TASK TO COMPLETE
Repeat only the lines from the one containing "(151, 309) = (158, 301): none -> yellow boat" to the final line below, exactly as they read, and leave every picture out.

PROVIDED INFORMATION
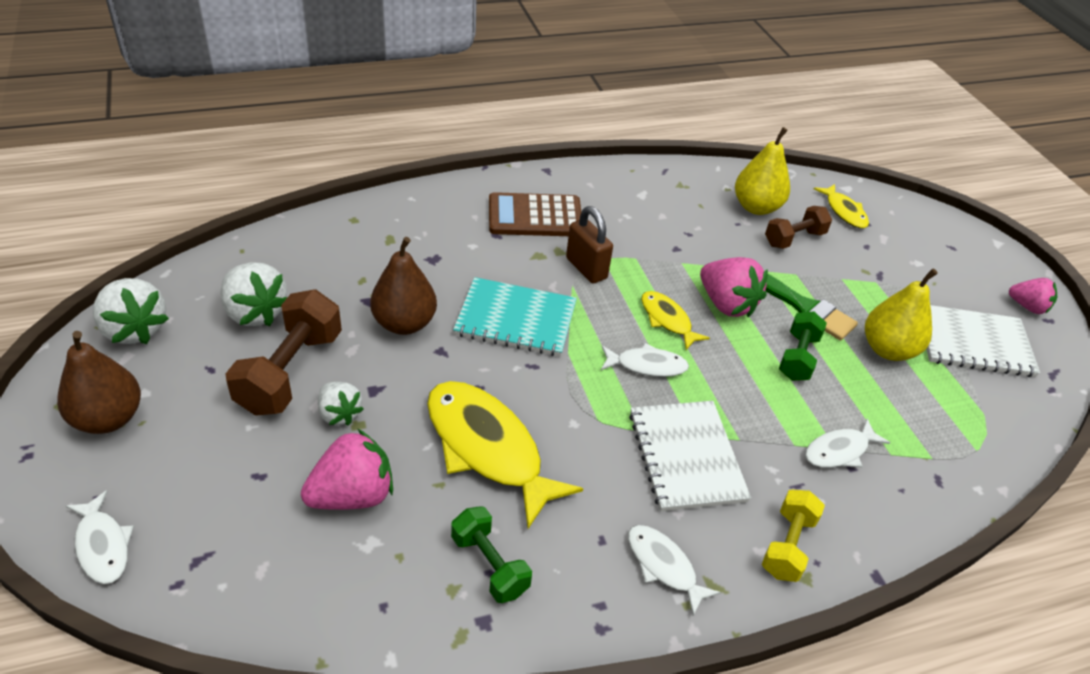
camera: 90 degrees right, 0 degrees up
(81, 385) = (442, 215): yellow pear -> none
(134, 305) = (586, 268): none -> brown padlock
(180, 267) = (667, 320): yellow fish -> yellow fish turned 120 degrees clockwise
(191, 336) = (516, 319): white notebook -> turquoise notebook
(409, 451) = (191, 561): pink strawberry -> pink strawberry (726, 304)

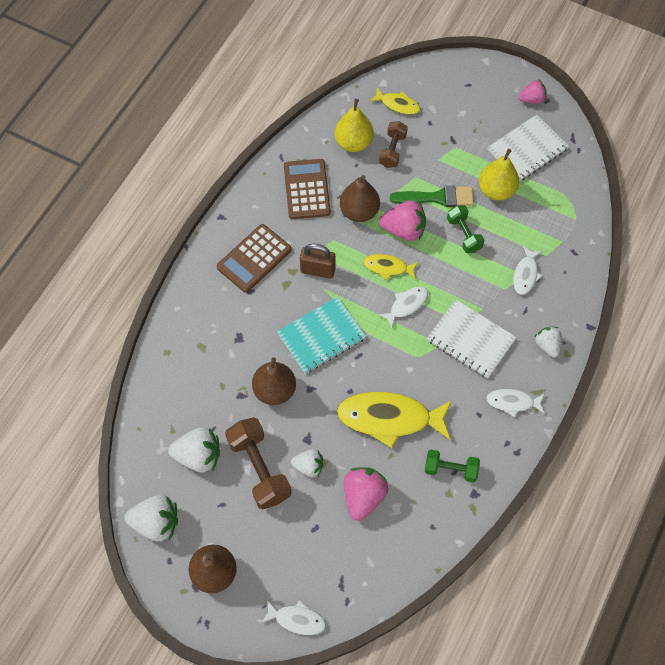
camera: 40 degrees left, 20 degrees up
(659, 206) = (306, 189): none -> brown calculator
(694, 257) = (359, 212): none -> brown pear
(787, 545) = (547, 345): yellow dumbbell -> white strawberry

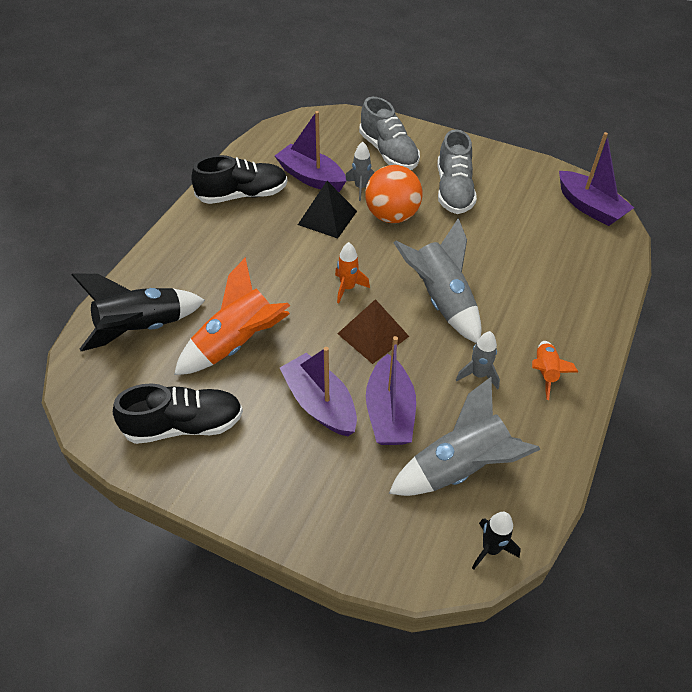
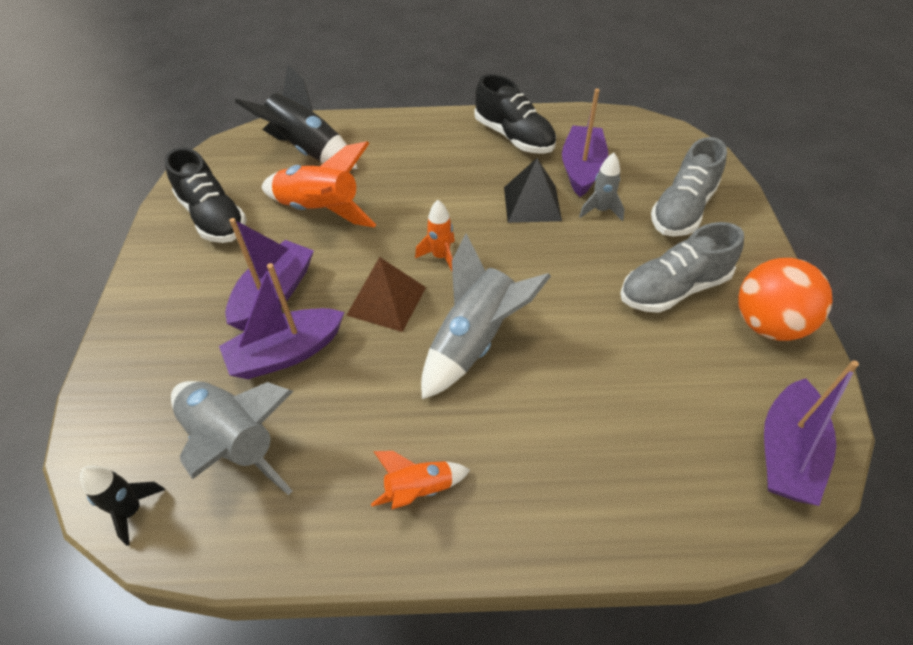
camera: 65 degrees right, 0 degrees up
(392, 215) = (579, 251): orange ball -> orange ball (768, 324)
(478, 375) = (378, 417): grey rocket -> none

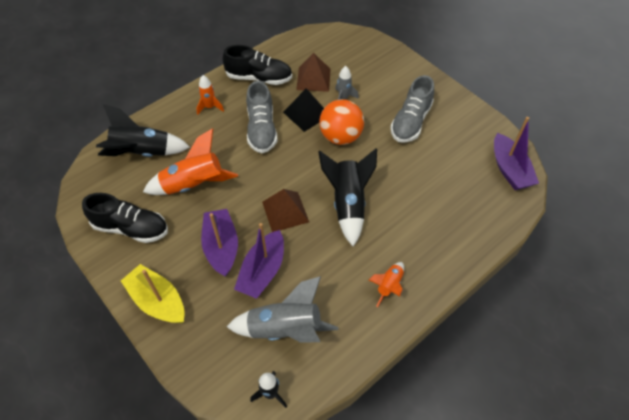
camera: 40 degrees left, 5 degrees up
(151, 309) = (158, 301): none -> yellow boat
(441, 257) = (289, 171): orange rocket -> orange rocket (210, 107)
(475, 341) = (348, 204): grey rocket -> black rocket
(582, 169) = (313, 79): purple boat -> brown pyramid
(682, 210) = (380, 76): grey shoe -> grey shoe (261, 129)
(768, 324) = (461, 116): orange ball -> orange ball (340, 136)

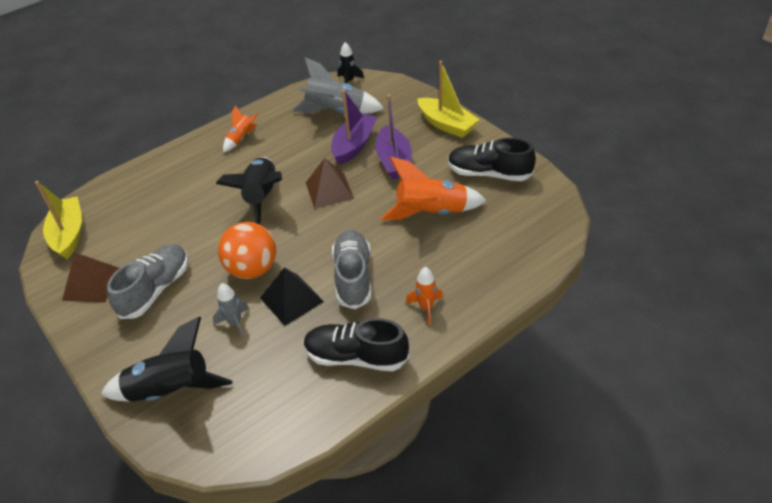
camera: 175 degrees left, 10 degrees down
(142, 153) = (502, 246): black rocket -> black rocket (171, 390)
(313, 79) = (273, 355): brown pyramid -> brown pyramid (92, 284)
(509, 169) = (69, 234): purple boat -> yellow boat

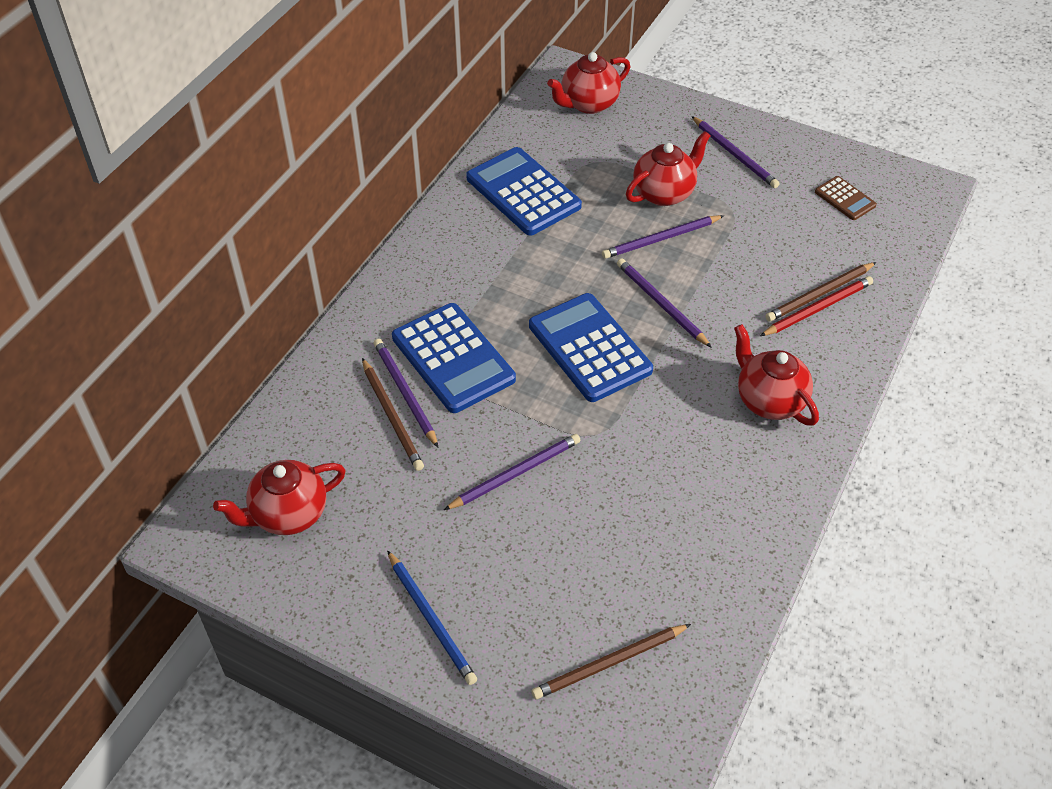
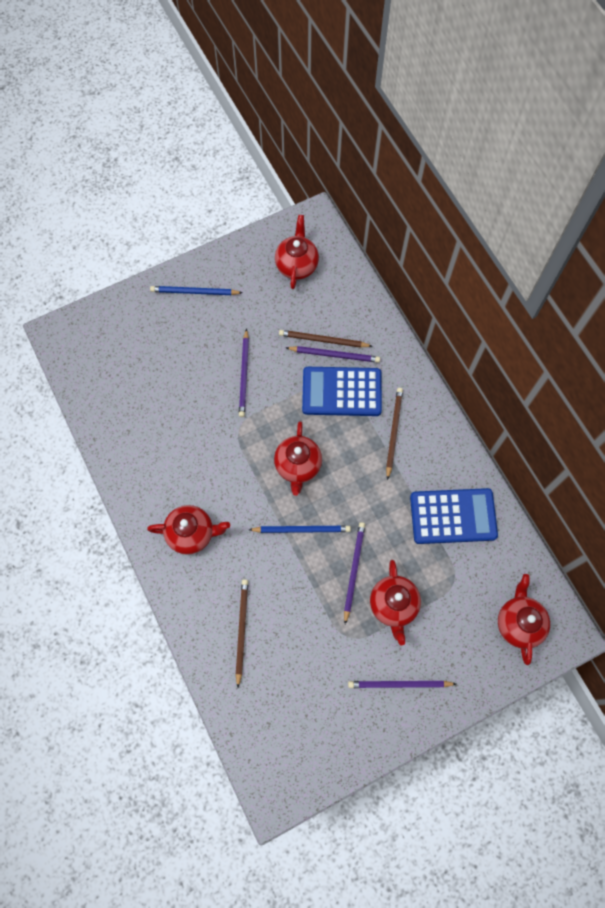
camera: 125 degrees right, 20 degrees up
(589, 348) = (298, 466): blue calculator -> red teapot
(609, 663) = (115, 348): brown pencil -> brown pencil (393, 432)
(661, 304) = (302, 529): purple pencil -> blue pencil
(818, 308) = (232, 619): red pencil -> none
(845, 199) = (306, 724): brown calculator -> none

FINISHED EXERCISE
(151, 309) = (158, 301): none -> yellow boat
(441, 257) = (289, 171): orange rocket -> orange rocket (210, 107)
(475, 341) = (348, 204): grey rocket -> black rocket
(582, 169) = (313, 79): purple boat -> brown pyramid
(682, 210) = (380, 76): grey shoe -> grey shoe (261, 129)
(768, 324) = (461, 116): orange ball -> orange ball (340, 136)

camera: 175 degrees left, 10 degrees down
(142, 153) = (502, 246): black rocket -> black rocket (171, 390)
(313, 79) = (273, 355): brown pyramid -> brown pyramid (92, 284)
(509, 169) = (69, 234): purple boat -> yellow boat

camera: 125 degrees right, 20 degrees up
(589, 348) = (298, 466): blue calculator -> red teapot
(609, 663) = (115, 348): brown pencil -> brown pencil (393, 432)
(661, 304) = (302, 529): purple pencil -> blue pencil
(818, 308) = (232, 619): red pencil -> none
(845, 199) = (306, 724): brown calculator -> none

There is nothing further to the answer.